Data records:
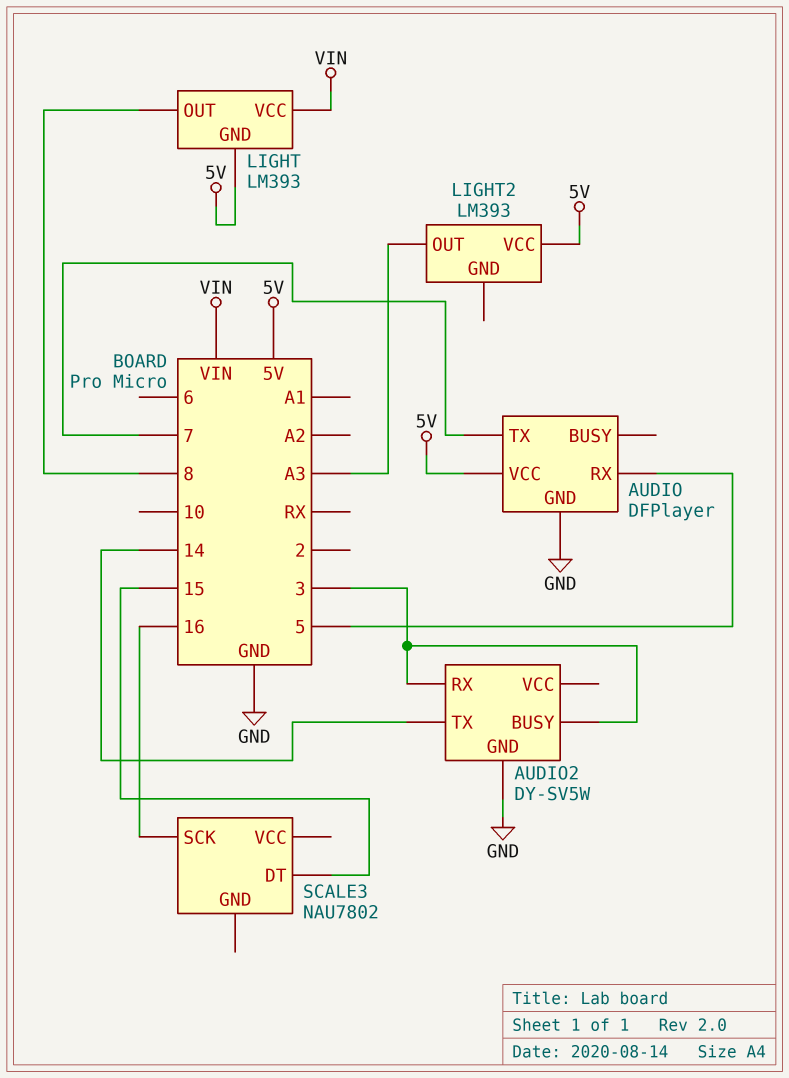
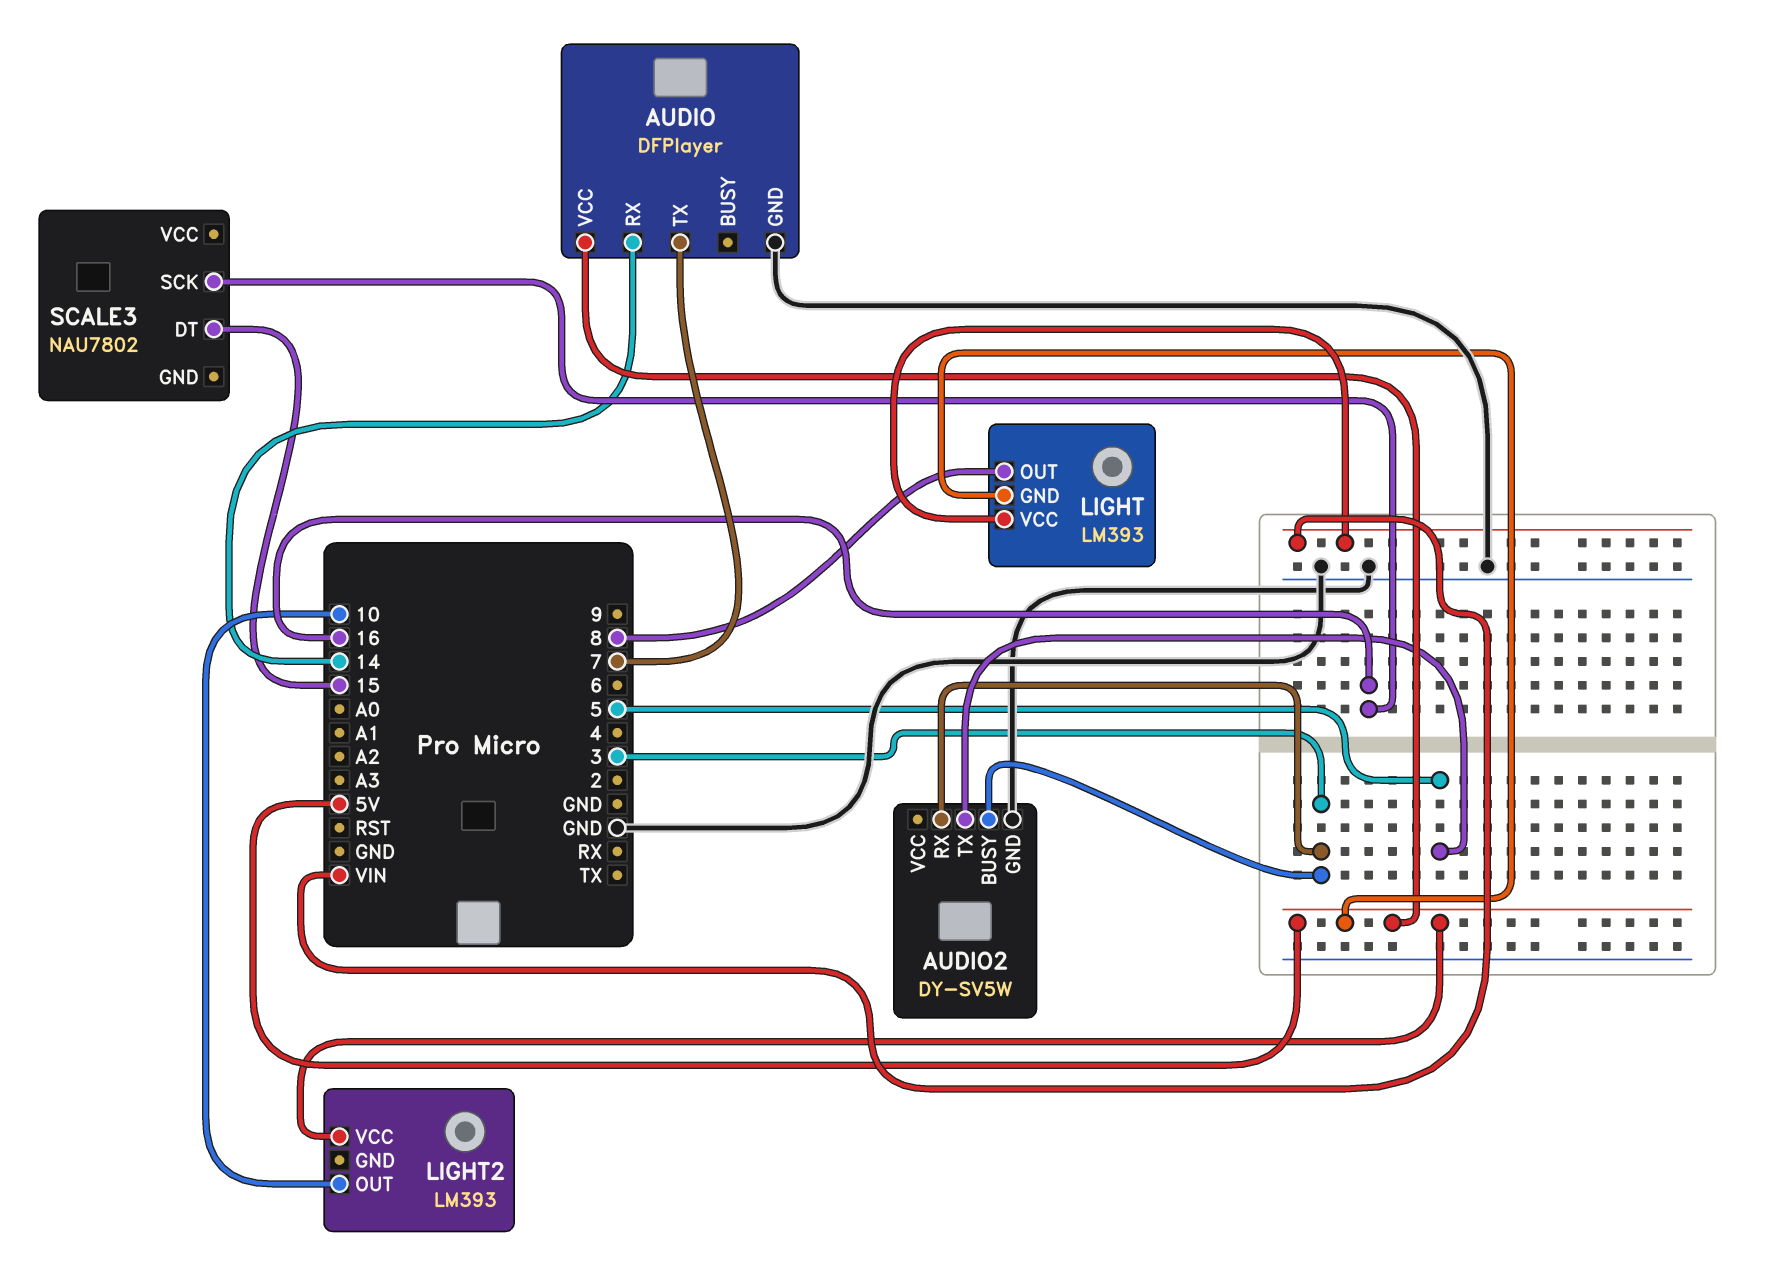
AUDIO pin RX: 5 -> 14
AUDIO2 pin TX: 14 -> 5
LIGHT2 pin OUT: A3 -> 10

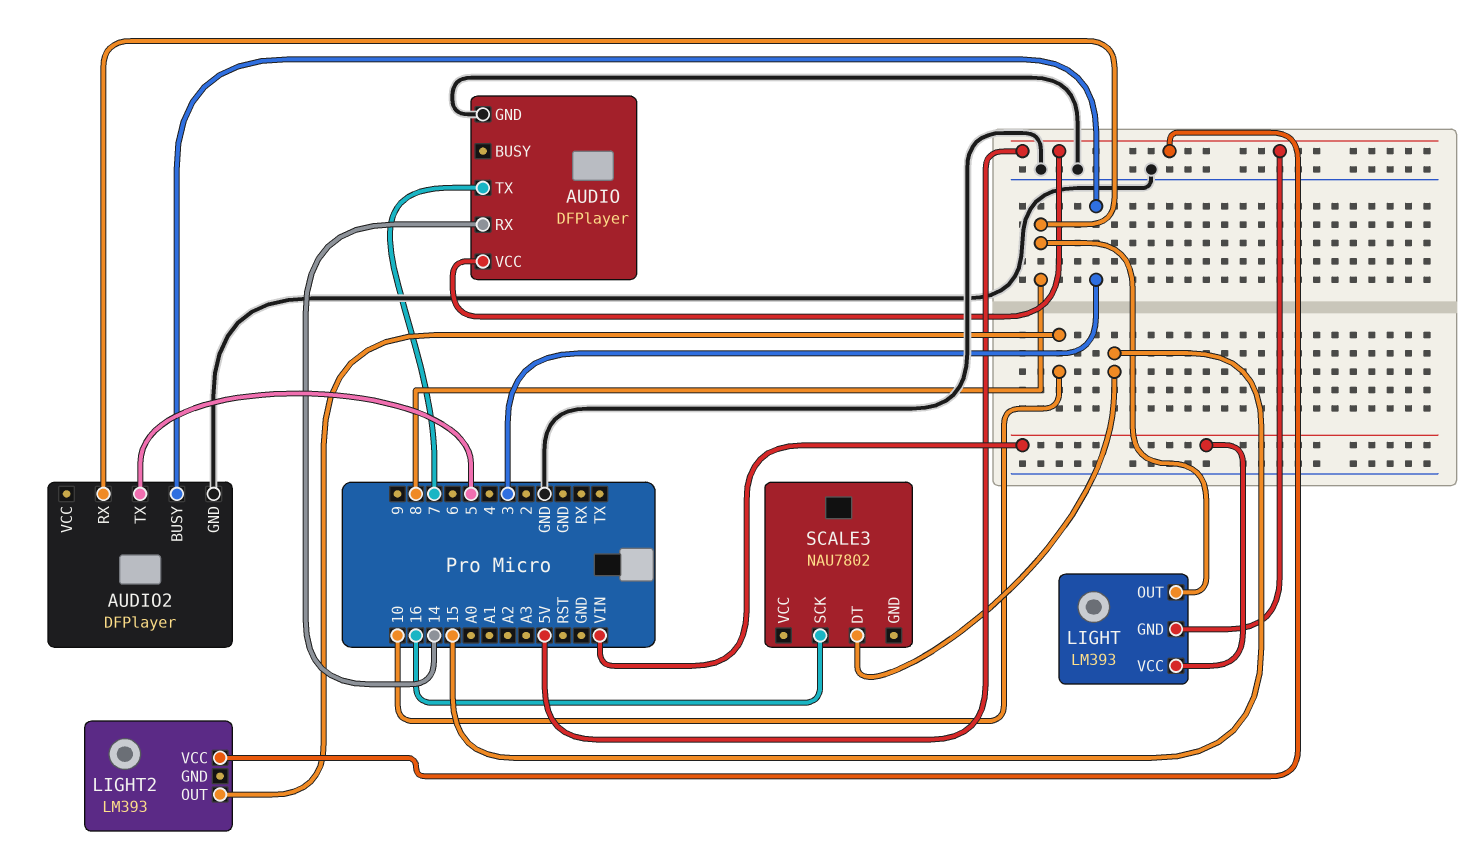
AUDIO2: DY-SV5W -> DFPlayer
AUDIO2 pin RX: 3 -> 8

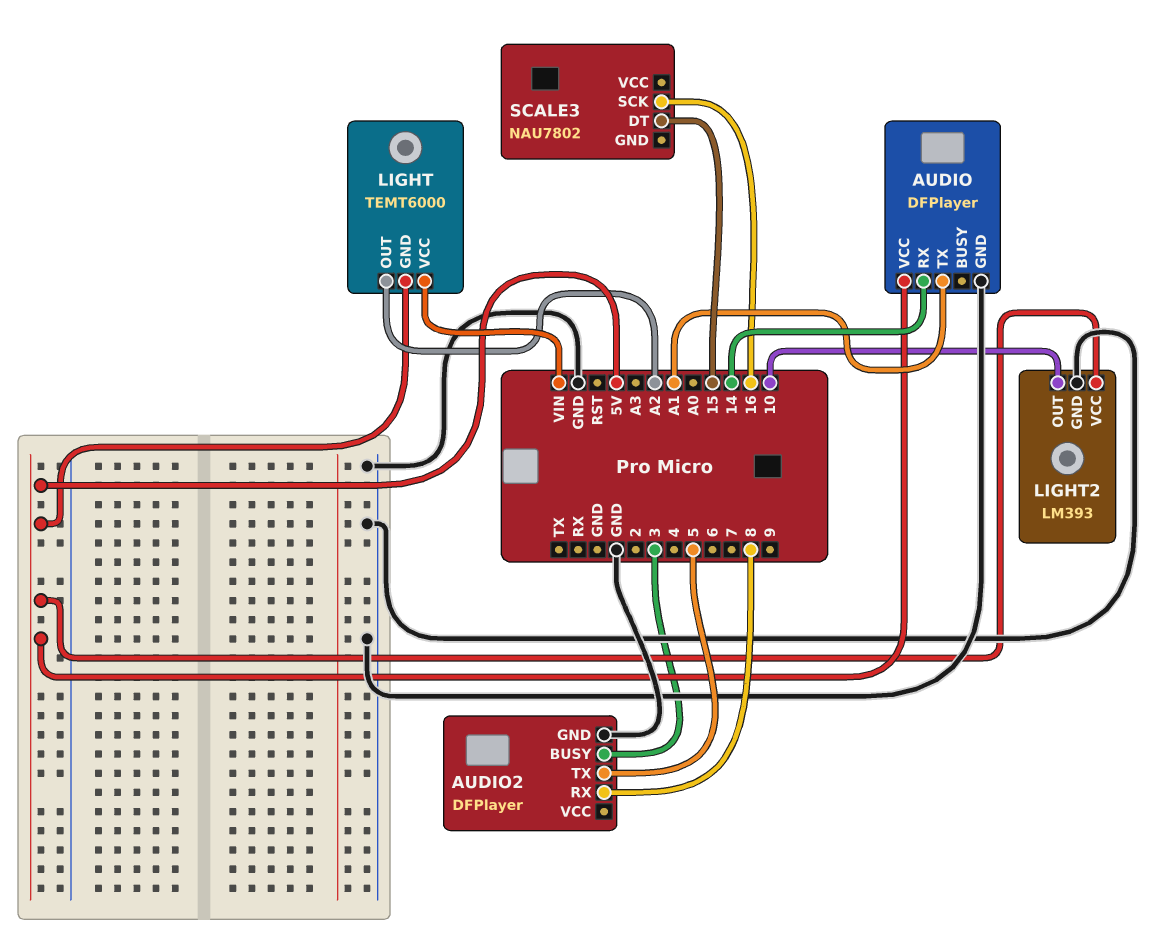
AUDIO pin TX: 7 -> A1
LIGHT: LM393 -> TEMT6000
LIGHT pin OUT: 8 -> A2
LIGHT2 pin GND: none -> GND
--
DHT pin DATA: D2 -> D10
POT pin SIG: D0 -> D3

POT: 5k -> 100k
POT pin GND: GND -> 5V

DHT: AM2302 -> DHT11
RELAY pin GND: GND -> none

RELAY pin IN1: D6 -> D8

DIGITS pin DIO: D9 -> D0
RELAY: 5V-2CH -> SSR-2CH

Task: Here the job is to copy the listing above word for word, starting at the line with "LIGHT2 pin OUT: A3 -> 10" and ending at the line with "LIGHT2 pin GND: none -> GND", and to leave out the pictures.

Result of this exercise:
LIGHT2 pin OUT: A3 -> 10

AUDIO2: DY-SV5W -> DFPlayer
AUDIO2 pin RX: 3 -> 8

AUDIO pin TX: 7 -> A1
LIGHT: LM393 -> TEMT6000
LIGHT pin OUT: 8 -> A2
LIGHT2 pin GND: none -> GND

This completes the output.